■ **TASK TO CARRY OUT**: Please return each record exactly, leaving nothing out.
-- Opening Marker --
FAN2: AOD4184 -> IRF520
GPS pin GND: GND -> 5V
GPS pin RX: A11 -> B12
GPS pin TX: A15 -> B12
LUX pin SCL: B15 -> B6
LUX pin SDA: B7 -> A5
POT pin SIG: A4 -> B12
-- Closing Marker --
■ **ANSWER SPACE**:
FAN2: AOD4184 -> IRF520
GPS pin GND: GND -> 5V
GPS pin RX: A11 -> B12
GPS pin TX: A15 -> B12
LUX pin SCL: B15 -> B6
LUX pin SDA: B7 -> A5
POT pin SIG: A4 -> B12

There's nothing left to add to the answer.